EXERCISE DATA START
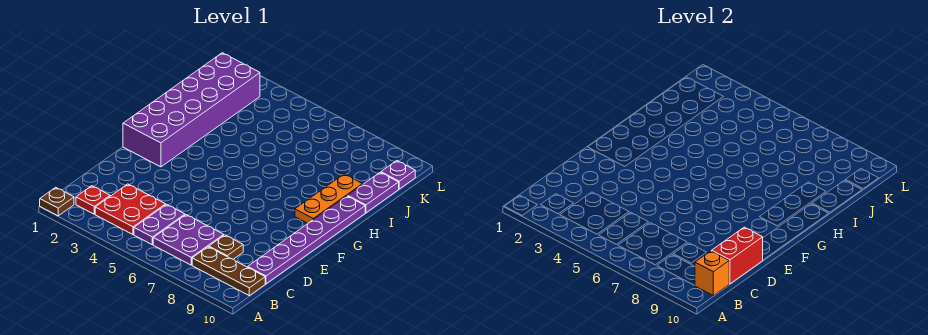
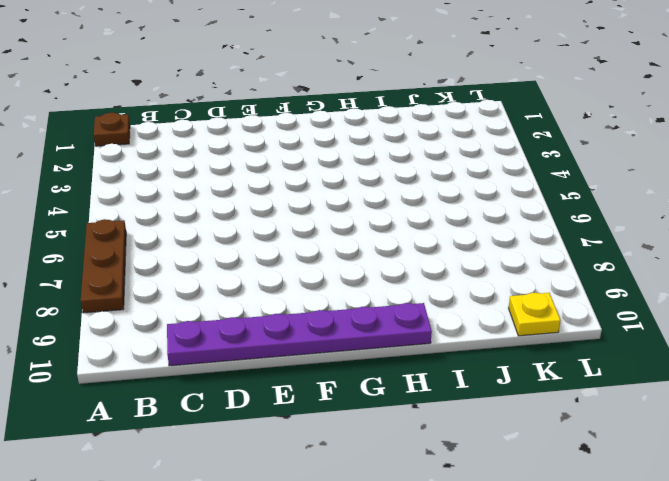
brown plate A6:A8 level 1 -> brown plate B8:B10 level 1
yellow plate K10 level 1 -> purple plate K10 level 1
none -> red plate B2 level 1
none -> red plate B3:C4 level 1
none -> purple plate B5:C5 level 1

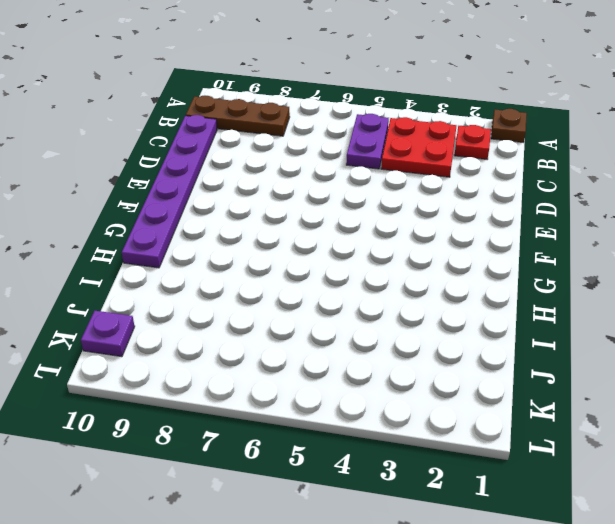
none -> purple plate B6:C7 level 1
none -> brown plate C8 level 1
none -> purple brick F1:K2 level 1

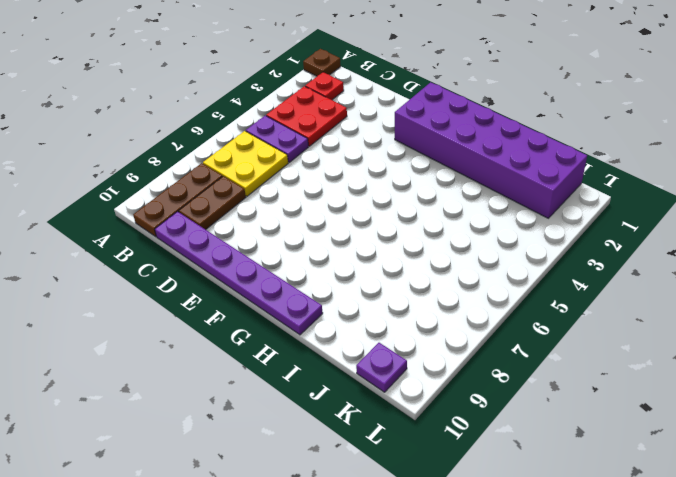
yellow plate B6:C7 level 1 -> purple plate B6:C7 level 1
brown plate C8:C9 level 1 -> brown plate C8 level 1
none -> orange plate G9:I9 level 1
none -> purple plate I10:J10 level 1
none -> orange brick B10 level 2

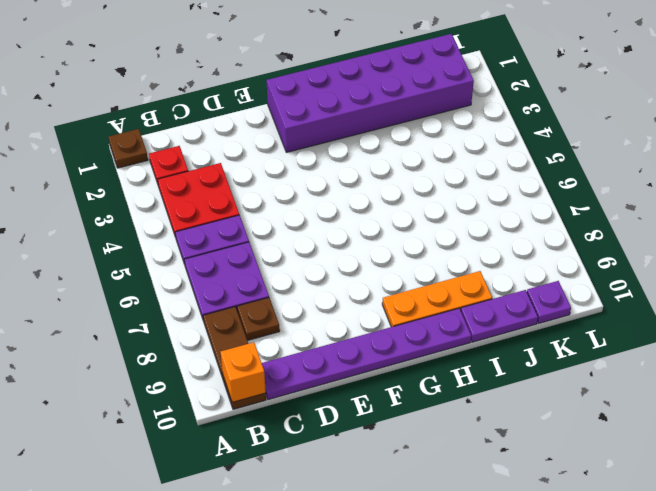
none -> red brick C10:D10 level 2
EXERCISE DATA END
Leave the pictures out and retype only the lines from the line with "none -> purple plate B6:C7 level 1" through the final line of the material, both ends included, word for word.

SOLUTION.
none -> purple plate B6:C7 level 1
none -> brown plate C8 level 1
none -> purple brick F1:K2 level 1

yellow plate B6:C7 level 1 -> purple plate B6:C7 level 1
brown plate C8:C9 level 1 -> brown plate C8 level 1
none -> orange plate G9:I9 level 1
none -> purple plate I10:J10 level 1
none -> orange brick B10 level 2

none -> red brick C10:D10 level 2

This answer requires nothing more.